ACTIVITY
Scan the listing below for "Trace", then report every line that has it.

PROVIDED RECORDS
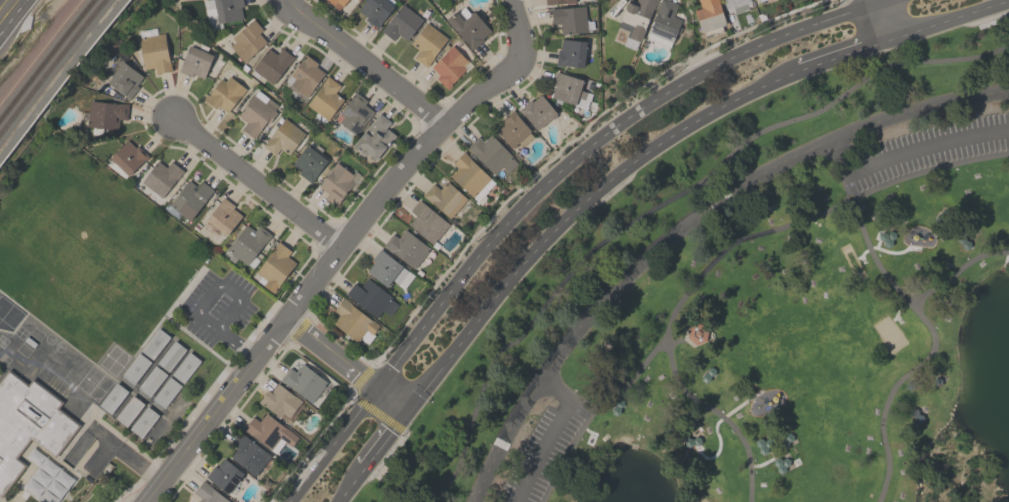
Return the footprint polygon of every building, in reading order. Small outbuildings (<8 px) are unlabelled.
[(207,25),(202,0),(242,0),(243,6),(240,7),(242,18),(221,22),(222,28),(211,30),(210,24),(207,25)] [(337,10),(326,0),(346,0),(337,10)] [(358,10),(366,0),(385,0),(393,6),(375,28),(364,19),(366,16),(358,10)] [(616,27),(627,0),(633,0),(635,1),(635,0),(656,0),(656,1),(655,1),(639,41),(638,41),(634,50),(622,45),(627,31),(616,27)] [(647,32),(660,0),(668,0),(678,4),(674,15),(681,19),(671,42),(671,41),(668,48),(646,38),(648,32),(647,32)] [(701,7),(698,0),(717,0),(726,24),(721,26),(723,32),(704,38),(702,32),(701,32),(693,10),(701,7)] [(727,13),(723,0),(750,0),(751,5),(747,7),(747,9),(734,13),(733,11),(727,13)] [(397,33),(392,40),(380,30),(385,23),(386,24),(402,3),(422,19),(406,40),(397,33)] [(551,24),(550,8),(584,5),(586,19),(587,19),(587,20),(592,20),(593,28),(588,29),(588,30),(587,30),(587,31),(560,34),(559,23),(551,24)] [(444,18),(453,11),(454,13),(456,12),(462,20),(473,10),(490,30),(481,38),(483,40),(471,50),(468,46),(468,45),(460,34),(458,35),(444,18)] [(266,41),(244,62),(229,46),(235,41),(231,37),(253,18),(262,29),(259,32),(266,41)] [(410,43),(426,22),(447,38),(432,57),(433,57),(426,67),(413,57),(418,50),(410,43)] [(137,37),(163,33),(168,60),(169,60),(171,70),(155,73),(154,67),(143,69),(137,37)] [(177,70),(188,45),(189,45),(192,38),(200,42),(200,43),(207,47),(205,52),(213,55),(203,78),(192,73),(190,76),(177,70)] [(586,41),(583,67),(561,64),(561,66),(555,65),(557,48),(559,49),(560,39),(586,41)] [(468,61),(463,66),(465,69),(450,84),(451,84),(447,89),(435,77),(438,74),(430,67),(446,51),(445,50),(451,44),(468,61)] [(276,54),(281,48),(293,57),(272,85),(251,69),(267,47),(276,54)] [(324,72),(311,89),(312,90),(306,97),(304,96),(302,98),(288,87),(290,85),(285,81),(301,59),(300,59),(304,53),(317,63),(315,66),(324,72)] [(106,81),(122,61),(142,76),(136,85),(138,87),(128,99),(116,90),(117,89),(106,81)] [(579,90),(591,93),(589,100),(587,100),(585,108),(548,97),(552,85),(551,85),(555,71),(582,80),(579,90)] [(203,99),(206,94),(207,95),(220,78),(224,80),(228,75),(246,89),(240,98),(238,96),(227,112),(217,105),(216,108),(203,99)] [(327,120),(306,104),(322,84),(321,83),(327,75),(340,85),(334,92),(343,99),(327,120)] [(238,115),(244,107),(242,106),(252,93),(253,94),(257,89),(277,105),(273,110),(277,112),(268,124),(265,122),(254,138),(242,128),(247,122),(238,115)] [(334,118),(351,97),(350,96),(354,91),(366,100),(363,104),(374,112),(355,135),(344,127),(343,127),(341,125),(340,123),(334,118)] [(536,130),(522,113),(521,114),(517,109),(530,99),(532,101),(540,94),(556,113),(555,116),(553,118),(550,118),(536,130)] [(117,129),(86,126),(89,100),(127,104),(126,120),(118,119),(117,129)] [(510,148),(494,129),(502,122),(502,121),(513,111),(528,130),(527,131),(531,135),(519,145),(517,142),(516,143),(516,144),(516,146),(515,147),(513,147),(512,146),(510,148)] [(390,122),(384,128),(386,129),(387,128),(395,135),(373,161),(368,157),(369,156),(366,154),(366,155),(365,154),(364,156),(352,146),(379,113),(390,122)] [(288,154),(279,148),(274,155),(261,146),(283,117),(304,133),(288,154)] [(501,167),(494,174),(474,154),(473,154),(465,147),(477,135),(483,141),(490,133),(512,156),(511,157),(517,163),(507,173),(501,167)] [(109,158),(127,140),(134,147),(136,145),(148,156),(128,176),(126,174),(124,178),(106,164),(109,159),(109,158)] [(310,182),(298,173),(300,171),(291,165),(306,144),(327,160),(310,182)] [(449,175),(457,167),(453,163),(463,152),(494,183),(487,190),(488,191),(477,202),(449,175)] [(161,198),(140,182),(157,160),(165,167),(170,161),(182,171),(161,198)] [(335,206),(323,197),(327,192),(318,186),(336,162),(352,175),(348,181),(352,184),(335,206)] [(189,221),(168,205),(188,180),(194,185),(192,189),(194,190),(201,181),(213,190),(189,221)] [(432,183),(439,189),(446,180),(466,198),(449,218),(431,202),(430,203),(421,195),(432,183)] [(205,219),(223,197),(234,205),(232,208),(241,215),(226,235),(205,219)] [(407,224),(415,215),(409,210),(418,199),(449,224),(432,244),(407,224)] [(270,235),(253,256),(258,260),(252,268),(247,264),(246,265),(225,249),(245,224),(254,231),(258,226),(270,235)] [(429,248),(414,269),(382,245),(392,233),(398,237),(404,229),(429,248)] [(290,251),(286,256),(295,262),(272,292),(251,276),(278,241),(290,251)] [(408,271),(397,284),(391,280),(390,281),(391,283),(389,285),(386,285),(385,287),(365,271),(373,262),(370,260),(379,247),(403,266),(402,266),(408,271)] [(344,295),(353,282),(360,286),(367,277),(392,297),(391,299),(397,304),(389,315),(382,310),(376,317),(349,296),(347,297),(344,295)] [(378,325),(372,333),(374,335),(367,344),(360,338),(357,342),(331,323),(338,314),(333,310),(343,297),(351,303),(350,304),(378,325)] [(687,339),(696,348),(707,341),(707,330),(698,323),(687,330),(687,339)] [(169,336),(152,359),(140,350),(157,327),(169,336)] [(156,362),(173,340),(185,349),(167,372),(156,362)] [(199,360),(182,382),(171,374),(188,351),(199,360)] [(150,361),(133,384),(121,376),(138,353),(150,361)] [(289,367),(295,372),(302,363),(326,382),(310,402),(283,381),(283,382),(279,380),(289,367)] [(137,387),(154,365),(166,374),(149,397),(137,387)] [(23,463),(0,494),(0,382),(8,371),(28,386),(32,381),(60,402),(55,407),(77,424),(54,455),(30,436),(14,457),(23,463)] [(180,385),(163,407),(152,399),(169,376),(180,385)] [(127,391),(110,414),(98,405),(115,382),(127,391)] [(301,400),(299,403),(304,406),(289,425),(258,402),(267,390),(270,392),(277,383),(294,396),(294,395),(301,400)] [(143,404),(126,427),(114,418),(131,395),(143,404)] [(158,414),(140,437),(129,428),(146,405),(158,414)] [(909,416),(918,424),(927,414),(918,406),(909,416)] [(290,446),(284,441),(275,453),(246,430),(245,431),(242,429),(252,416),(258,421),(265,412),(297,437),(290,446)] [(269,455),(253,476),(229,457),(237,447),(231,443),(240,432),(269,455)] [(76,479),(32,448),(25,458),(38,467),(22,490),(39,501),(60,501),(76,479)] [(243,473),(227,494),(204,476),(213,465),(216,467),(223,458),(243,473)] [(202,480),(230,501),(196,501),(200,498),(193,492),(202,480)]
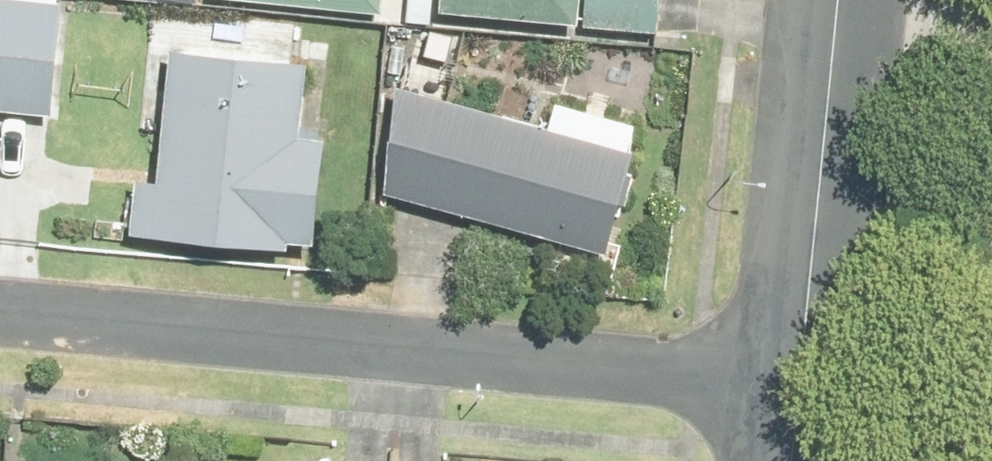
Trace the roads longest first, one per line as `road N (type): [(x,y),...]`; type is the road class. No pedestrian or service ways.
road 1 (residential): [(0,320),(793,387)]
road 2 (residential): [(835,0),(793,387)]

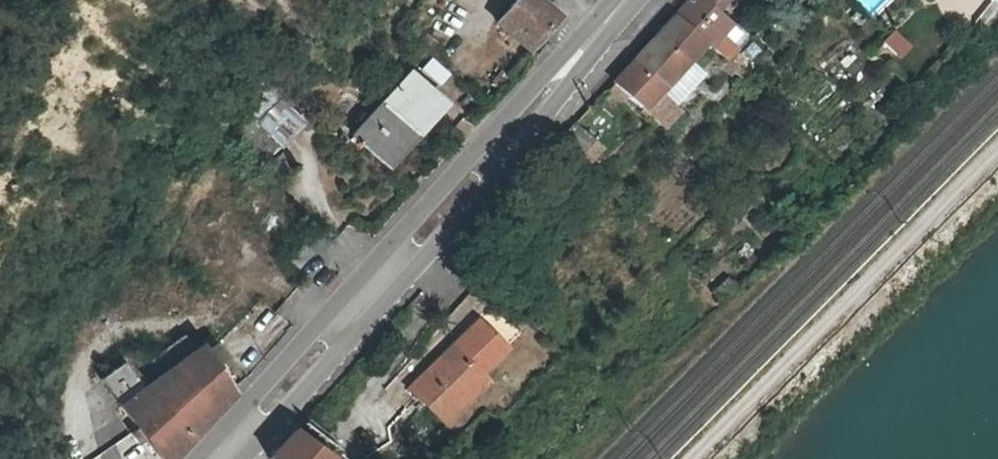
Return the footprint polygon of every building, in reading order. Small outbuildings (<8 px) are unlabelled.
[(544,0),(517,0),(494,25),(529,55),(564,17),(544,0)] [(714,8),(721,0),(688,0),(673,17),(704,45),(708,50),(711,46),(718,54),(723,58),(745,35),(714,8)] [(633,61),(662,88),(704,45),(673,17),(633,61)] [(895,29),(881,43),(898,61),(912,47),(895,29)] [(723,58),(718,54),(712,61),(716,65),(723,58)] [(719,68),(726,61),(723,58),(716,65),(719,68)] [(662,88),(633,61),(612,83),(662,127),(678,111),(658,92),(662,88)] [(735,70),(726,61),(719,68),(729,77),(735,70)] [(444,107),(411,77),(381,108),(415,138),(444,107)] [(284,98),(259,121),(282,146),(307,123),(284,98)] [(352,139),(386,170),(415,138),(381,108),(352,139)] [(580,152),(592,140),(573,122),(562,134),(580,152)] [(447,360),(438,361),(411,389),(446,425),(470,401),(467,397),(489,375),(484,369),(508,343),(482,317),(448,351),(447,360)] [(186,327),(165,352),(214,414),(227,400),(235,392),(186,327)] [(165,352),(144,374),(119,355),(99,376),(161,458),(174,458),(181,451),(214,414),(165,352)] [(295,428),(268,458),(269,458),(330,458),(295,428)]
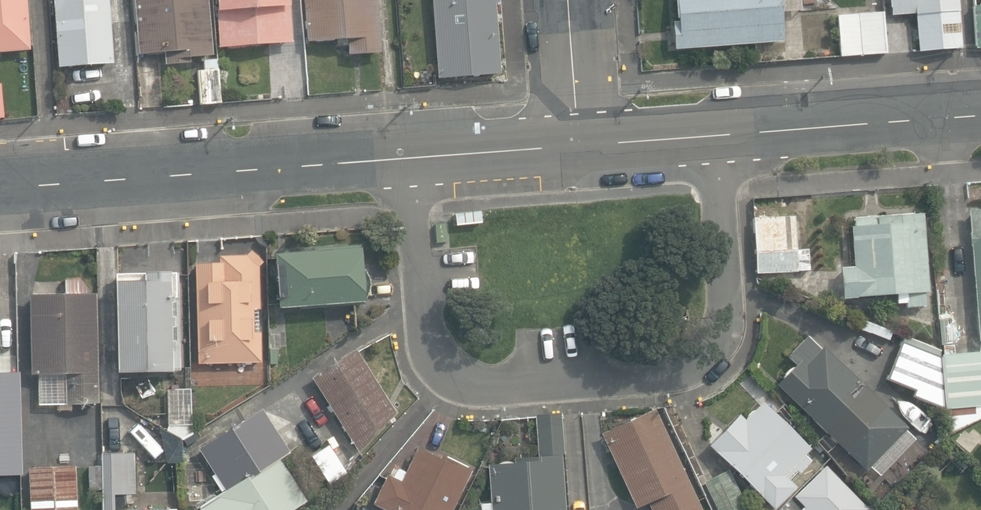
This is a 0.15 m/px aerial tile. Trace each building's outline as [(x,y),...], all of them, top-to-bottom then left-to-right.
[(1,58),(1,52),(32,50),(28,0),(0,0),(0,59),(1,58)] [(58,67),(113,63),(109,0),(53,0),(58,67)] [(166,65),(193,63),(192,56),(214,54),(210,0),(135,0),(139,55),(165,53),(166,65)] [(219,46),(292,42),(290,0),(219,0),(219,8),(217,8),(219,46)] [(349,55),(382,52),(378,0),(304,0),(307,44),(348,41),(349,55)] [(438,78),(501,73),(496,3),(500,2),(500,0),(433,0),(438,78)] [(778,0),(676,0),(678,22),(673,22),(675,49),(781,42),(778,0)] [(891,16),(959,11),(958,0),(889,0),(891,16)] [(975,48),(980,48),(980,4),(972,5),(975,48)] [(837,15),(840,56),(886,53),(883,12),(837,15)] [(201,105),(221,103),(217,59),(204,61),(204,71),(198,71),(201,105)] [(754,216),(757,272),(817,270),(814,197),(794,197),(795,215),(754,216)] [(971,210),(980,343),(980,210),(971,210)] [(456,225),(481,223),(480,212),(455,214),(456,225)] [(905,303),(905,307),(926,306),(925,292),(929,292),(924,212),(853,217),(854,226),(851,226),(854,267),(841,268),(843,300),(896,296),(896,303),(905,303)] [(435,224),(437,244),(446,243),(444,223),(435,224)] [(273,254),(276,308),(364,302),(360,248),(273,254)] [(193,263),(197,364),(261,363),(258,267),(263,262),(252,251),(247,256),(220,257),(220,263),(193,263)] [(118,371),(118,372),(180,371),(178,272),(117,273),(118,371)] [(38,376),(39,404),(100,403),(97,294),(89,294),(88,282),(65,282),(66,296),(31,296),(33,376),(38,376)] [(889,340),(892,331),(873,324),(870,334),(889,340)] [(848,448),(858,457),(876,438),(867,430),(888,407),(823,346),(820,348),(806,335),(787,355),(796,363),(793,366),(791,367),(788,368),(786,370),(784,373),(783,375),(782,378),(775,385),(846,451),(848,448)] [(946,410),(980,406),(980,352),(941,356),(902,340),(887,378),(914,389),(911,396),(946,410)] [(333,411),(358,452),(395,412),(358,352),(356,350),(312,377),(329,405),(326,407),(330,413),(333,411)] [(168,433),(180,439),(192,434),(191,387),(167,389),(168,433)] [(770,509),(772,509),(796,487),(787,478),(796,469),(800,473),(812,462),(805,454),(811,449),(765,400),(745,419),(739,414),(707,444),(770,509)] [(654,408),(602,433),(601,433),(636,507),(648,501),(652,509),(702,509),(654,408)] [(307,502),(280,459),(289,453),(261,409),(198,449),(225,491),(195,509),(294,509),(307,502)] [(946,412),(947,418),(947,435),(980,417),(980,409),(946,412)] [(559,414),(530,417),(534,461),(485,466),(488,500),(478,501),(479,509),(566,509),(561,456),(563,455),(559,414)] [(970,453),(980,442),(965,430),(956,441),(970,453)] [(18,489),(16,435),(0,435),(0,490),(18,489)] [(312,455),(329,483),(347,473),(332,448),(338,444),(333,436),(327,440),(329,444),(312,455)] [(470,469),(442,455),(440,459),(417,448),(406,471),(398,468),(393,477),(387,474),(373,504),(386,509),(450,509),(470,469)] [(115,494),(135,494),(134,453),(101,454),(103,509),(116,509),(115,494)] [(954,463),(962,470),(967,464),(959,457),(954,463)] [(867,509),(825,466),(793,496),(804,507),(801,509),(867,509)] [(31,509),(79,509),(76,467),(29,470),(31,509)] [(717,509),(749,509),(729,469),(703,481),(717,509)] [(190,487),(191,498),(203,498),(203,487),(190,487)]
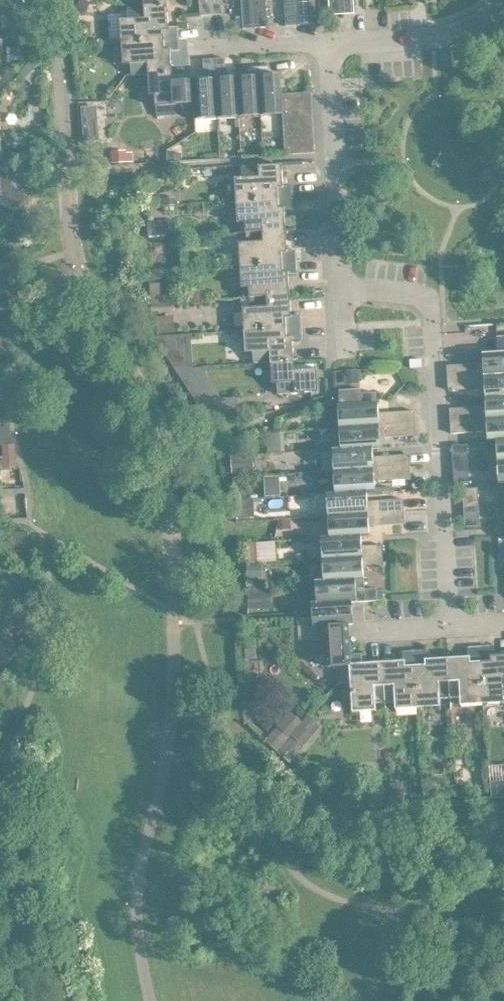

ANSWER AREA
Trace the roads longest first, one per line as `road N (type): [(x,y),...]`; type is the road class. No pedestrian or service ways.
This is a 0.15 m/px aerial tile. Trace each building's outline as [(x,y),...], all of them, top-to-bottom then left-to-right.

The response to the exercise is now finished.